[ASSIGNED TASK]
Skip the images. Copy the records exactly as written.

[PROVIDED RECORDS]
::::

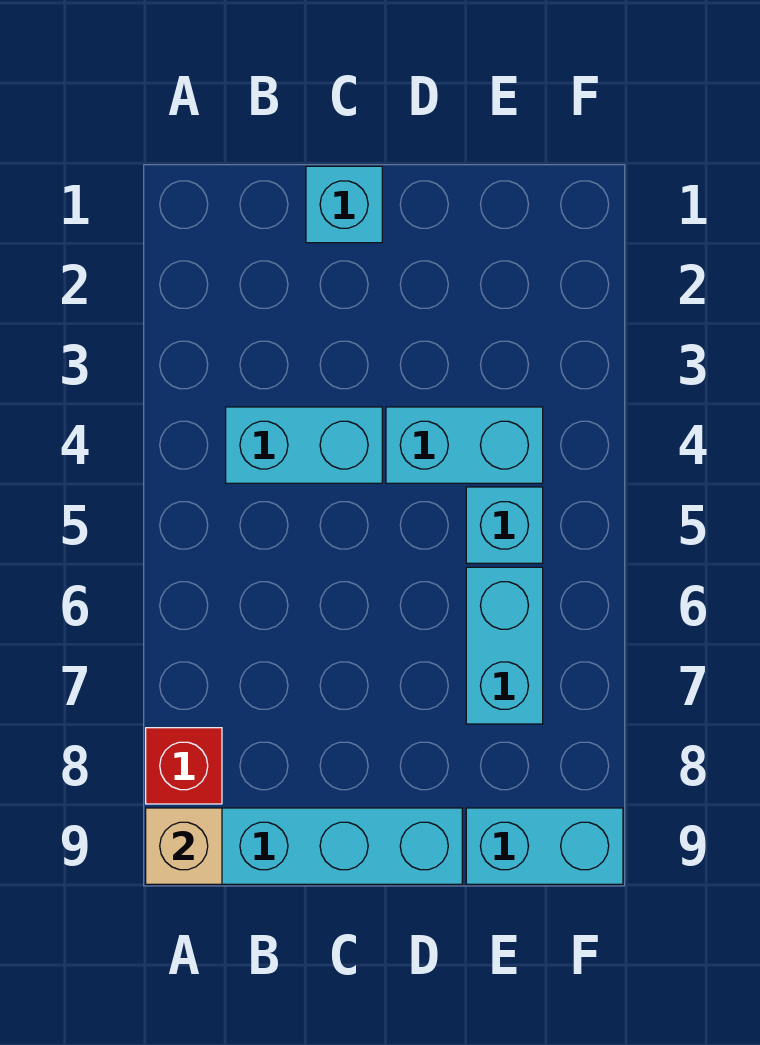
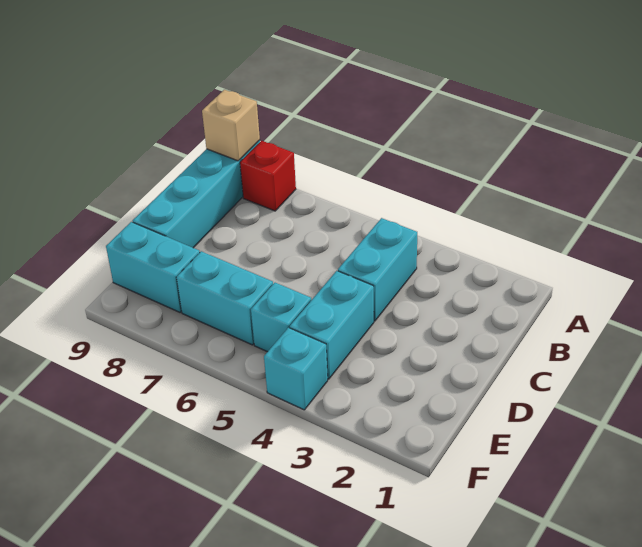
cyan brick C1 level 1 -> cyan brick F4 level 1
cyan brick E9:F9 level 1 -> cyan brick E8:E9 level 1

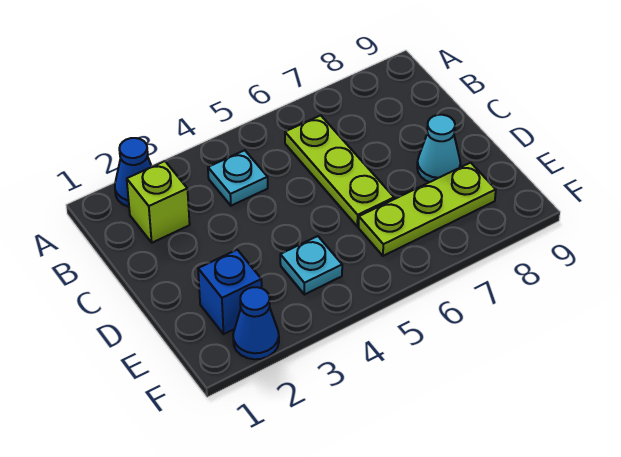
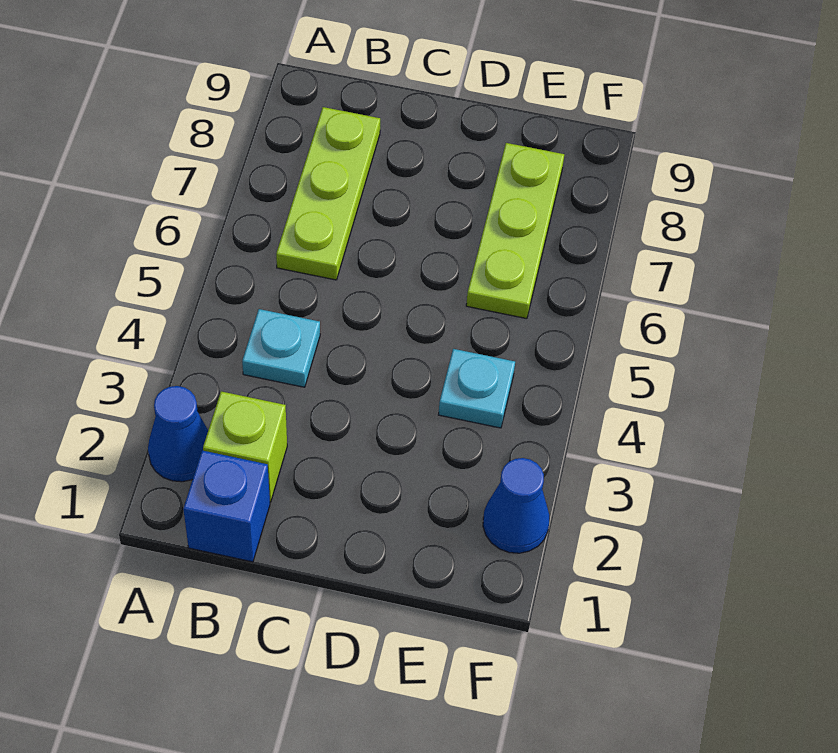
lime plate B6:D6 level 1 -> lime plate B6:B8 level 1
cyan cone D8 level 1 -> none
blue brick E2 level 1 -> blue brick B1 level 1

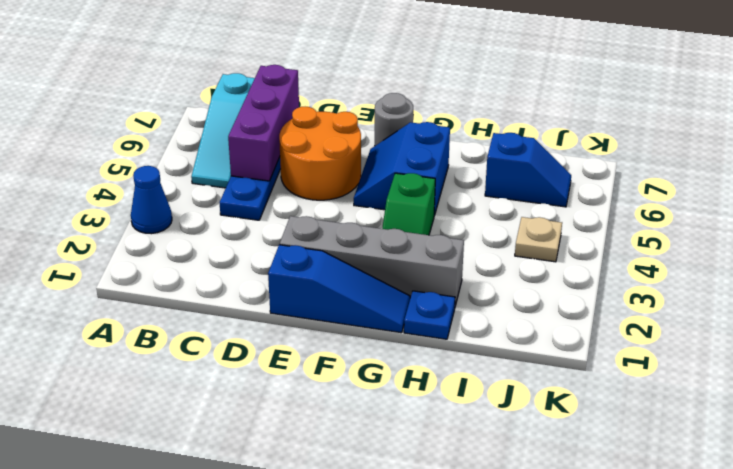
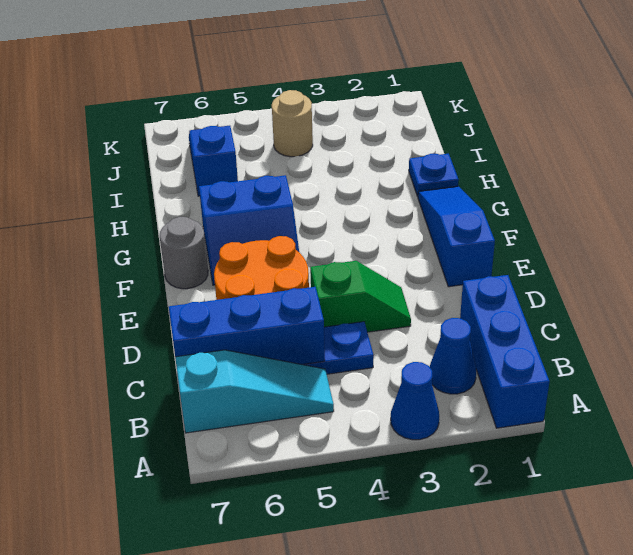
none -> blue brick A1:C1 level 1
none -> blue cone B2 level 1
purple brick C5:C7 level 2 -> blue brick C5:C7 level 2
grey brick E2:H2 level 1 -> none
green slope G3:G4 level 1 top 4 -> green slope D3:D4 level 1 top 4
tan plate J4 level 1 -> tan round brick J4 level 1

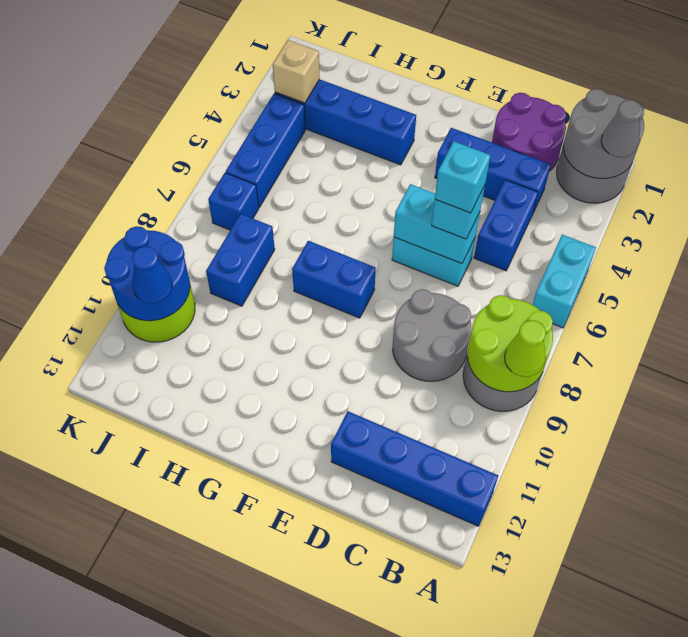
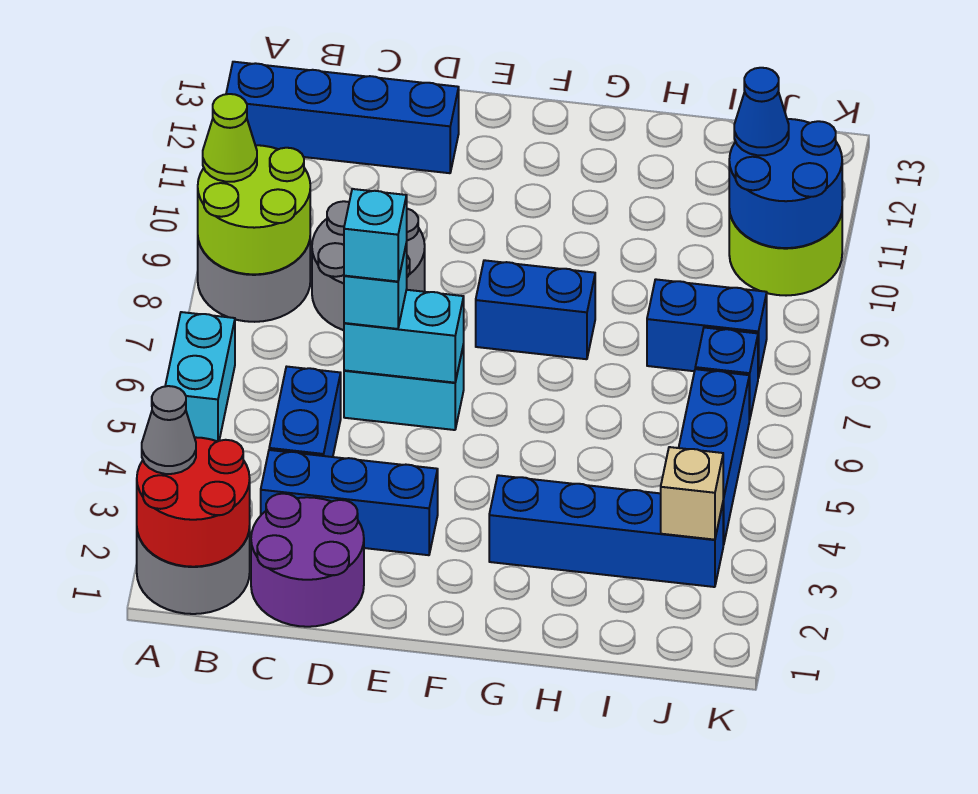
grey round brick A1:B2 level 2 -> red round brick A1:B2 level 2
blue brick I8:I9 level 1 -> blue brick I8:J8 level 1

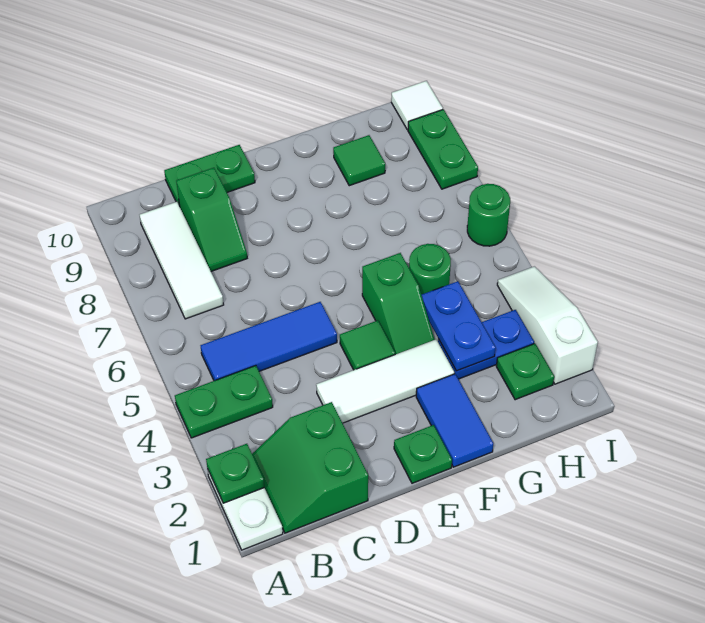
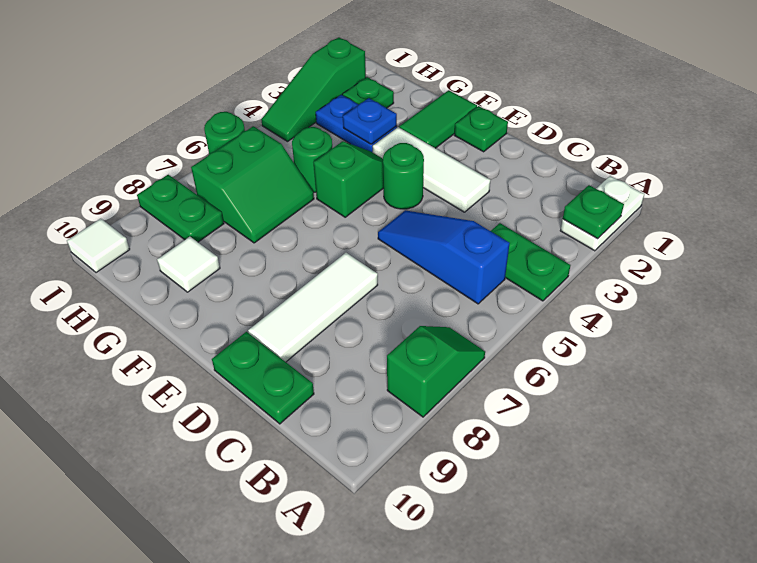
green slope B1:C2 level 1 top C -> green slope G6:H7 level 1 top H
blue tile B5:D5 level 1 -> blue slope B5:D5 level 1 top B
white tile B7:B9 level 1 -> white tile D7:D9 level 1
green slope C8:C9 level 1 top 9 -> green slope A7:A8 level 1 top 8
green tile E4 level 1 -> green round brick E4 level 1
blue tile F1:F2 level 1 -> green tile F1:F2 level 1
blue plate G3:G4 level 2 -> blue plate G3 level 2
green tile G9 level 1 -> white tile G9 level 1
white slope I2:I4 level 1 top 2 -> green slope I2:I4 level 1 top 2
green plate I8:I9 level 1 -> green plate H8:I8 level 1

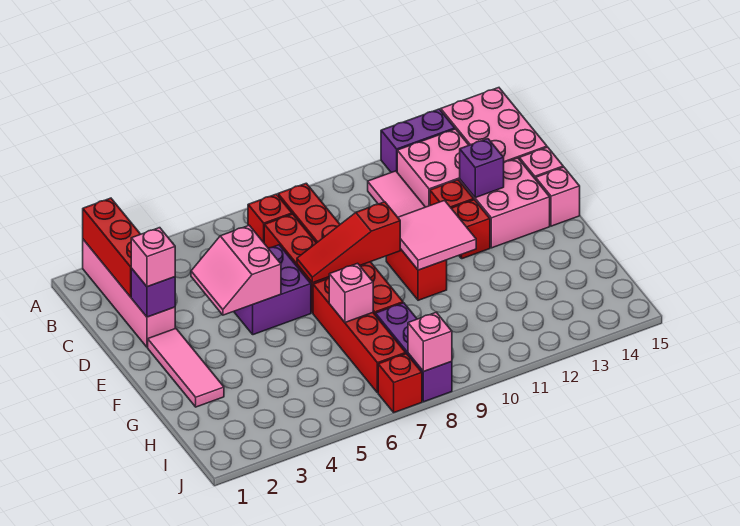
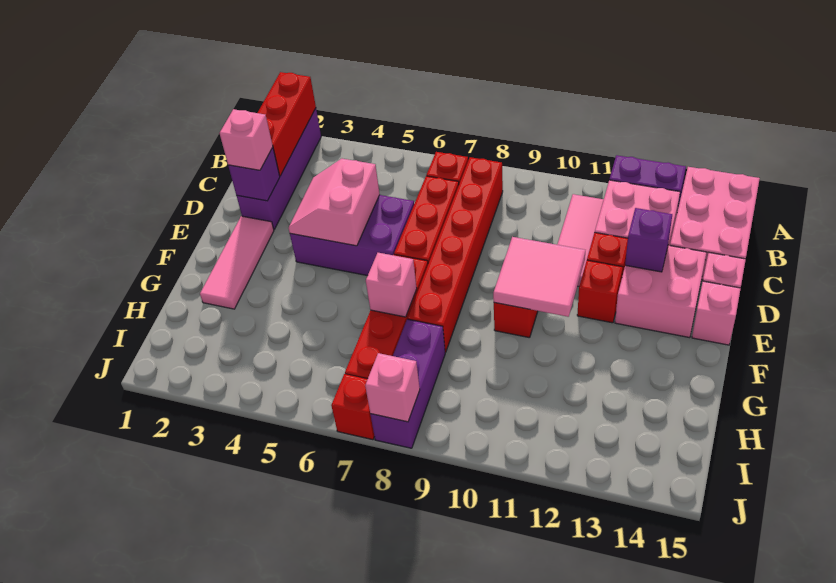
pink brick A2:D2 level 1 -> purple brick A2:D2 level 1
purple brick D5:E6 level 1 -> purple brick D4:E6 level 1
red slope E7:E9 level 2 top 9 -> none

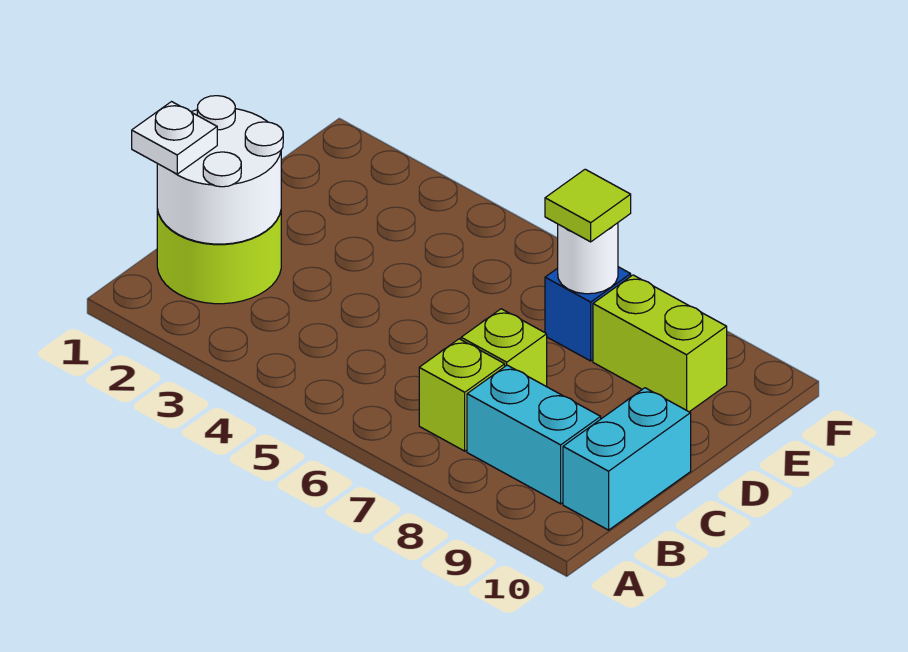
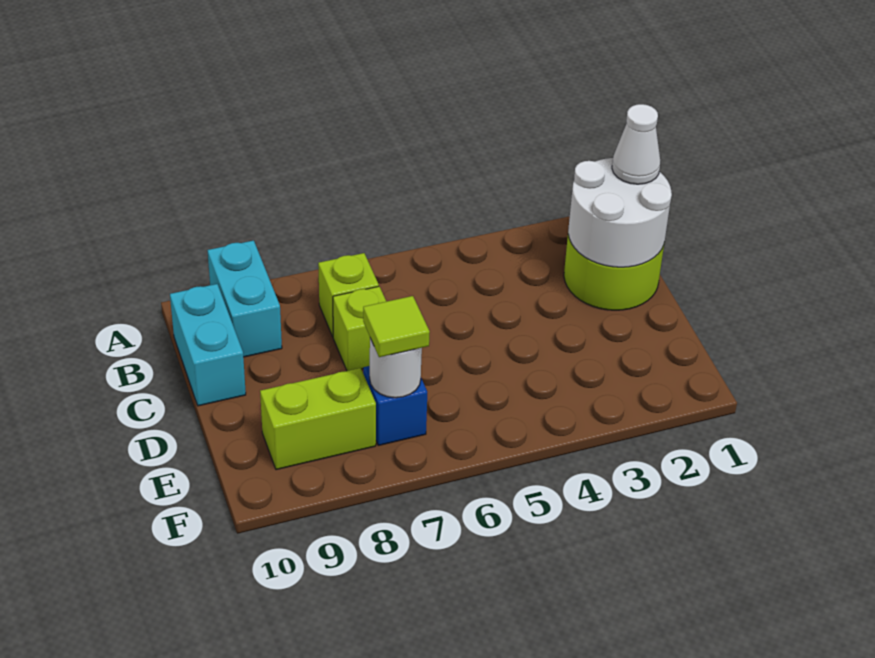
white plate B1 level 3 -> white cone B1 level 3
cyan brick B8:B9 level 1 -> cyan brick A9:B9 level 1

::::

[TASK SOLUTION]
cyan brick C1 level 1 -> cyan brick F4 level 1
cyan brick E9:F9 level 1 -> cyan brick E8:E9 level 1

lime plate B6:D6 level 1 -> lime plate B6:B8 level 1
cyan cone D8 level 1 -> none
blue brick E2 level 1 -> blue brick B1 level 1

none -> blue brick A1:C1 level 1
none -> blue cone B2 level 1
purple brick C5:C7 level 2 -> blue brick C5:C7 level 2
grey brick E2:H2 level 1 -> none
green slope G3:G4 level 1 top 4 -> green slope D3:D4 level 1 top 4
tan plate J4 level 1 -> tan round brick J4 level 1

grey round brick A1:B2 level 2 -> red round brick A1:B2 level 2
blue brick I8:I9 level 1 -> blue brick I8:J8 level 1

green slope B1:C2 level 1 top C -> green slope G6:H7 level 1 top H
blue tile B5:D5 level 1 -> blue slope B5:D5 level 1 top B
white tile B7:B9 level 1 -> white tile D7:D9 level 1
green slope C8:C9 level 1 top 9 -> green slope A7:A8 level 1 top 8
green tile E4 level 1 -> green round brick E4 level 1
blue tile F1:F2 level 1 -> green tile F1:F2 level 1
blue plate G3:G4 level 2 -> blue plate G3 level 2
green tile G9 level 1 -> white tile G9 level 1
white slope I2:I4 level 1 top 2 -> green slope I2:I4 level 1 top 2
green plate I8:I9 level 1 -> green plate H8:I8 level 1

pink brick A2:D2 level 1 -> purple brick A2:D2 level 1
purple brick D5:E6 level 1 -> purple brick D4:E6 level 1
red slope E7:E9 level 2 top 9 -> none

white plate B1 level 3 -> white cone B1 level 3
cyan brick B8:B9 level 1 -> cyan brick A9:B9 level 1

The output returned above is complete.